[Items listed in a dataset]
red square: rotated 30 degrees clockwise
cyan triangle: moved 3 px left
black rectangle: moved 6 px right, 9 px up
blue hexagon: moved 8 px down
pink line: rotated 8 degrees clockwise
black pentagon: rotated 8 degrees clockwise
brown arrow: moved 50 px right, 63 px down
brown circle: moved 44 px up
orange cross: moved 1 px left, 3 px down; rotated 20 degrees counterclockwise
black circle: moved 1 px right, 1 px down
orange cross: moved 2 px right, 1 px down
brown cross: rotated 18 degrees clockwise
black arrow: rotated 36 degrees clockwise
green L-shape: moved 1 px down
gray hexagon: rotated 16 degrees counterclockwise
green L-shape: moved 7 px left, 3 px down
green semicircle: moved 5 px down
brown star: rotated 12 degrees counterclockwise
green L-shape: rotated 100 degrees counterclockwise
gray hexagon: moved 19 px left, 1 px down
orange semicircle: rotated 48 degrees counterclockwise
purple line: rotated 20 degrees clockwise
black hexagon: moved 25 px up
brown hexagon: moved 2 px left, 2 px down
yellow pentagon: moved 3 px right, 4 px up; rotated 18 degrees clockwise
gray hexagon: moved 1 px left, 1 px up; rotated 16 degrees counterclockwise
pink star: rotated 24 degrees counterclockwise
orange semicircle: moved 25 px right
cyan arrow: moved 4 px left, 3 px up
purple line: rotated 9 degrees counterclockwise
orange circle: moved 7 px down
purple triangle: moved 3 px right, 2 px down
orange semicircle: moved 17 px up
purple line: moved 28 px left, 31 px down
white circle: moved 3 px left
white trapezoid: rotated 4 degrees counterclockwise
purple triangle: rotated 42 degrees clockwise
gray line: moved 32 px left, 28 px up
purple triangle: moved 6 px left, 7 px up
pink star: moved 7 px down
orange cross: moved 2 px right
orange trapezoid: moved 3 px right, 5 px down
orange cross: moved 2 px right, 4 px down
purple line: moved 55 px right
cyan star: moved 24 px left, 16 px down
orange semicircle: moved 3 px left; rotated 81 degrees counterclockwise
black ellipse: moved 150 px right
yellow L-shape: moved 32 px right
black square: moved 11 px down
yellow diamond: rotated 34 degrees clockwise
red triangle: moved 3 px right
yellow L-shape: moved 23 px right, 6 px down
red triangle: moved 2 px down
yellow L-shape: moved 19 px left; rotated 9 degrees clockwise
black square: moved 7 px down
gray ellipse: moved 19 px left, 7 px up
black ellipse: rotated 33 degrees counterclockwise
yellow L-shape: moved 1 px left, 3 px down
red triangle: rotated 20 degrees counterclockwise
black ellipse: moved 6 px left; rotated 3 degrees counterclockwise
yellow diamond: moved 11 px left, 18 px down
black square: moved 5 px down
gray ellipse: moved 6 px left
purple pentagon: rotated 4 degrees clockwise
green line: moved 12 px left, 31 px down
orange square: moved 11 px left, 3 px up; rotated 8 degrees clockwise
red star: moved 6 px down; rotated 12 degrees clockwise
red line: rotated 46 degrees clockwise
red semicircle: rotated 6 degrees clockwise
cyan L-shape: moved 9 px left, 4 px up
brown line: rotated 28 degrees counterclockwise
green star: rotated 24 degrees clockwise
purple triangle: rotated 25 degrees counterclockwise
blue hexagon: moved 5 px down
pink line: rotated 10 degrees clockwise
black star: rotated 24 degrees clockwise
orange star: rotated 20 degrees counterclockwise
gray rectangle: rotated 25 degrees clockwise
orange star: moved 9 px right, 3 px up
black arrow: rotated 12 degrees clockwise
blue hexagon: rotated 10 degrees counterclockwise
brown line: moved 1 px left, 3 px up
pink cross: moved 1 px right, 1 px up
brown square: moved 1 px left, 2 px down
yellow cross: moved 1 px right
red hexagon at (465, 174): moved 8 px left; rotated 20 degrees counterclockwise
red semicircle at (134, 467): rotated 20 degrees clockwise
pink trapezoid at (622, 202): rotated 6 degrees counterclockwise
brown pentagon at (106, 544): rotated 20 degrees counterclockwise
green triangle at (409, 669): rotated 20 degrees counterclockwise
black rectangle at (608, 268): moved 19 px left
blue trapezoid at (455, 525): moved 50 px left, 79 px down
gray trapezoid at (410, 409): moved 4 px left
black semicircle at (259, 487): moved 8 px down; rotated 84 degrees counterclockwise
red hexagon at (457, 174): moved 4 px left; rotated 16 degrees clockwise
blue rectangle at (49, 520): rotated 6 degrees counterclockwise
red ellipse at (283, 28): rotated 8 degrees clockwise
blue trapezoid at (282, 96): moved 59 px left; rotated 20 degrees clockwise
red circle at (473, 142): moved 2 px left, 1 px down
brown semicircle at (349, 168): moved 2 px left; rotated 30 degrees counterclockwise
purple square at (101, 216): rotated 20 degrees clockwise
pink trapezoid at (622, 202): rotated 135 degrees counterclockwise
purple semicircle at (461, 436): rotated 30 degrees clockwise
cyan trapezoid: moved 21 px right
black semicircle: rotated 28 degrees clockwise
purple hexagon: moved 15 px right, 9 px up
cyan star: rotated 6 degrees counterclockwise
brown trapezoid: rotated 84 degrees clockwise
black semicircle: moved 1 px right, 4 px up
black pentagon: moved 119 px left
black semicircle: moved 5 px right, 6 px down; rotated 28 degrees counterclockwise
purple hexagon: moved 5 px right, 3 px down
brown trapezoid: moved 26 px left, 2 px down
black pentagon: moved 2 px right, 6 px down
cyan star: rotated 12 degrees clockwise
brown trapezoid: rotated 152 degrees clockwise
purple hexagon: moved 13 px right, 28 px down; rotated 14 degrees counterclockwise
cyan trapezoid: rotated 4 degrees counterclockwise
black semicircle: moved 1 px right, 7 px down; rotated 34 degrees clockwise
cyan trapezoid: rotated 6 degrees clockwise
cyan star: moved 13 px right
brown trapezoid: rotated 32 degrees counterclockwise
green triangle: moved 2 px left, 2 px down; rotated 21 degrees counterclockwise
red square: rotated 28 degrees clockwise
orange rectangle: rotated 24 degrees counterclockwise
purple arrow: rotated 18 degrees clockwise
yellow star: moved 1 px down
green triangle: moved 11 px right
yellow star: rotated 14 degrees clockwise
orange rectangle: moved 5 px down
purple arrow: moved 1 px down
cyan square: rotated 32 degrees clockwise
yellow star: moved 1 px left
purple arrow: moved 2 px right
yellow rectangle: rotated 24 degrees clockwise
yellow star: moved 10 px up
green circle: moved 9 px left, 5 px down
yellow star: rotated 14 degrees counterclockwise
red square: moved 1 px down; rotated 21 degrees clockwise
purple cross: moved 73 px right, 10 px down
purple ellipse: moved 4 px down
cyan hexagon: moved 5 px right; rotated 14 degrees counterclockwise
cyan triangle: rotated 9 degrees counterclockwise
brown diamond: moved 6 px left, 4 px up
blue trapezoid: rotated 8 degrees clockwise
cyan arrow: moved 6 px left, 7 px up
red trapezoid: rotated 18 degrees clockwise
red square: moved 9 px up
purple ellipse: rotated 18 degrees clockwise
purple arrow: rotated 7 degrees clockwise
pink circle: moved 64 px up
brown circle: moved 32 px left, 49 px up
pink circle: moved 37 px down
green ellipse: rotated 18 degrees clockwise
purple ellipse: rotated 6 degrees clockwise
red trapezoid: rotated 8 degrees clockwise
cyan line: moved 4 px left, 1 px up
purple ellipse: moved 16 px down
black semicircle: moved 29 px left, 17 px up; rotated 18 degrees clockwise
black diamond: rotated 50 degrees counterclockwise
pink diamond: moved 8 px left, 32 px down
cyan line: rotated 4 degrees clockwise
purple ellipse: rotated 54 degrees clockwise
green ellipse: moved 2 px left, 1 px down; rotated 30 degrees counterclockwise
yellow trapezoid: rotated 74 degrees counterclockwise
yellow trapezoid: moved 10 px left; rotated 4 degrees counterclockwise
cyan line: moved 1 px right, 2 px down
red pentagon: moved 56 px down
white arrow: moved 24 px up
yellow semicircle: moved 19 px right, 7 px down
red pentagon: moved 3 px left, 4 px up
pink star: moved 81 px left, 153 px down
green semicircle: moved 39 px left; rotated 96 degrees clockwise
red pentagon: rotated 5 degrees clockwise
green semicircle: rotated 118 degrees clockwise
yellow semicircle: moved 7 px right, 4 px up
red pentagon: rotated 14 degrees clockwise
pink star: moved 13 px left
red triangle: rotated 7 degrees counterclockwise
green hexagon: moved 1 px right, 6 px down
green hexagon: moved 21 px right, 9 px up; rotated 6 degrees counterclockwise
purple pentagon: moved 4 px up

Required task: Copy out the records verbatim, starting with the first line and stopping after the line that contains "green L-shape: moved 1 px down".

Result of this task:
red square: rotated 30 degrees clockwise
cyan triangle: moved 3 px left
black rectangle: moved 6 px right, 9 px up
blue hexagon: moved 8 px down
pink line: rotated 8 degrees clockwise
black pentagon: rotated 8 degrees clockwise
brown arrow: moved 50 px right, 63 px down
brown circle: moved 44 px up
orange cross: moved 1 px left, 3 px down; rotated 20 degrees counterclockwise
black circle: moved 1 px right, 1 px down
orange cross: moved 2 px right, 1 px down
brown cross: rotated 18 degrees clockwise
black arrow: rotated 36 degrees clockwise
green L-shape: moved 1 px down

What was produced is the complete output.